- Your goal -
All that is wanted is how many lines in the records below include the string "scissors".

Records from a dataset
━━━━━━━━━━━━━━━━━━━━
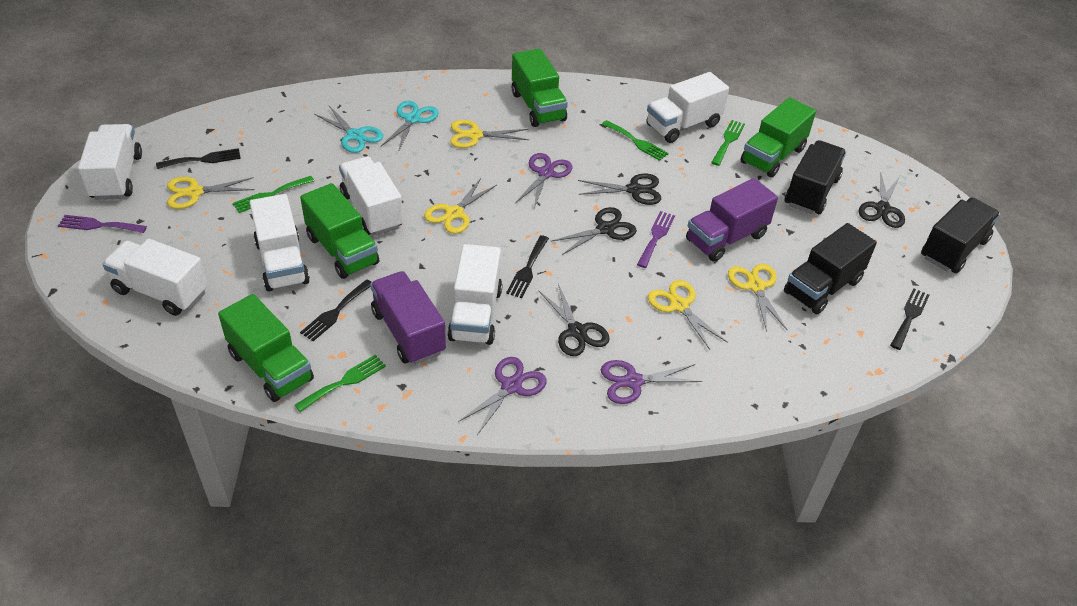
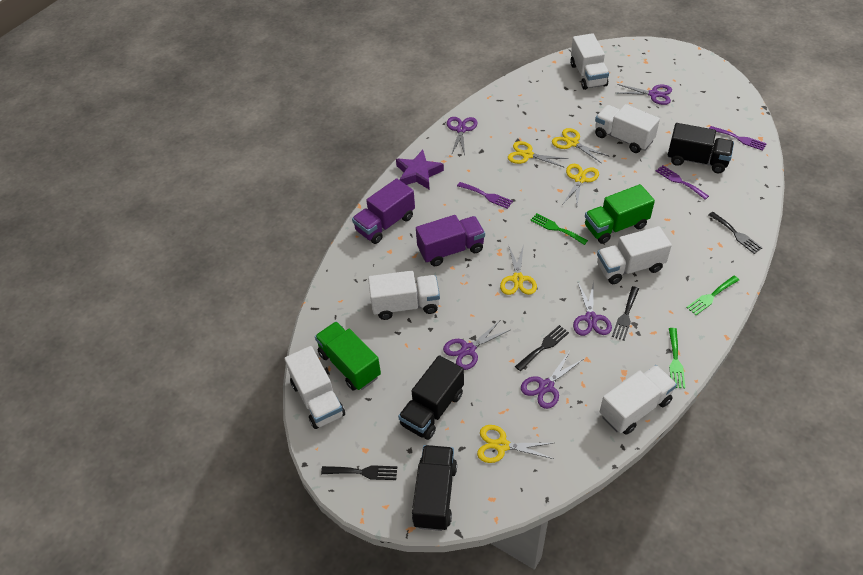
black scissors: 4 -> 0
green fork: 4 -> 3
green truck: 4 -> 2
purple fork: 2 -> 3
purple scissors: 3 -> 5
purple star: 0 -> 1
turquoise scissors: 2 -> 0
━━━━━━━━━━━━━━━━━━━━
- Answer space -
3